Revision comparison data:
——————————

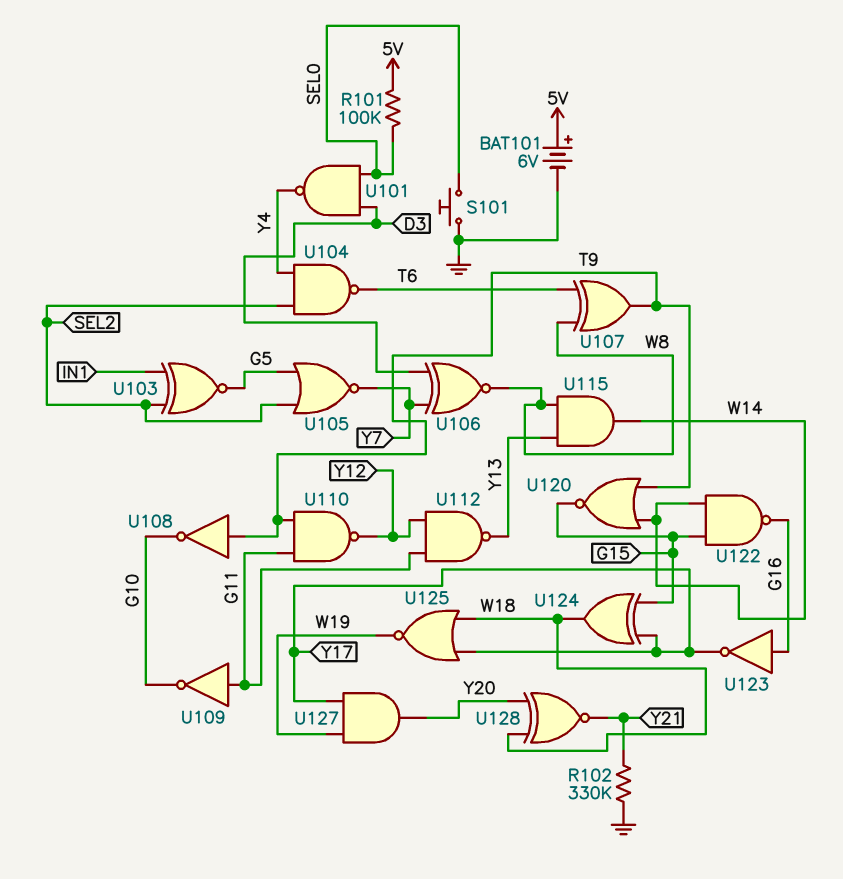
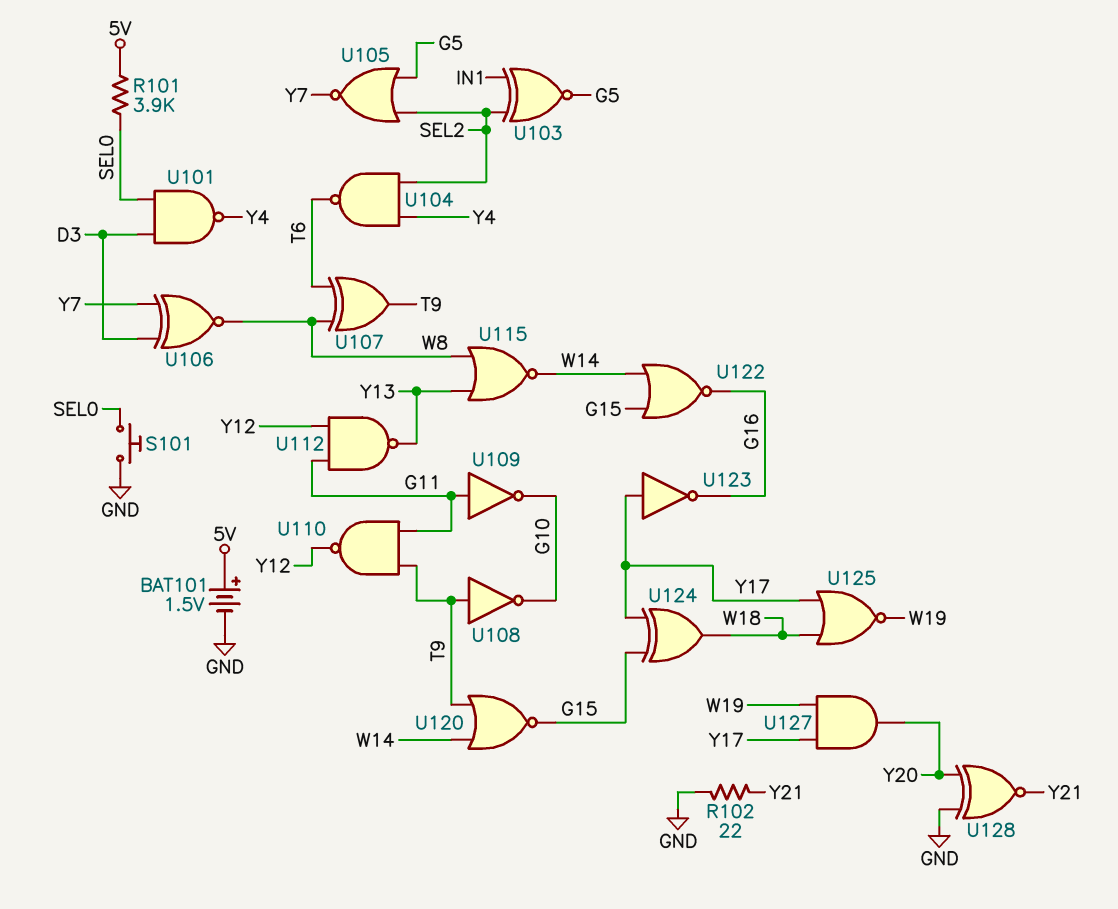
BAT101: 6V (plus 5V, minus GND) -> 1.5V (plus 5V, minus GND)
R101: 100k (5V, SEL0) -> 3.9k (5V, SEL0)
R102: 330k (GND, Y21) -> 22 (GND, Y21)
U115: AND (in W8, in Y13, out W14) -> NOR (in W8, in Y13, out W14)
U122: NAND (in G15, in W14, out G16) -> NOR (in G15, in W14, out G16)
U123: NOT (in G16, out Y17) -> NOT (in Y17, out G16)
U128: XNOR (in W18, in Y20, out Y21) -> XNOR (in GND, in Y20, out Y21)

——————————

Print every entry above verbatim but drop the images.

BAT101: 6V (plus 5V, minus GND) -> 1.5V (plus 5V, minus GND)
R101: 100k (5V, SEL0) -> 3.9k (5V, SEL0)
R102: 330k (GND, Y21) -> 22 (GND, Y21)
U115: AND (in W8, in Y13, out W14) -> NOR (in W8, in Y13, out W14)
U122: NAND (in G15, in W14, out G16) -> NOR (in G15, in W14, out G16)
U123: NOT (in G16, out Y17) -> NOT (in Y17, out G16)
U128: XNOR (in W18, in Y20, out Y21) -> XNOR (in GND, in Y20, out Y21)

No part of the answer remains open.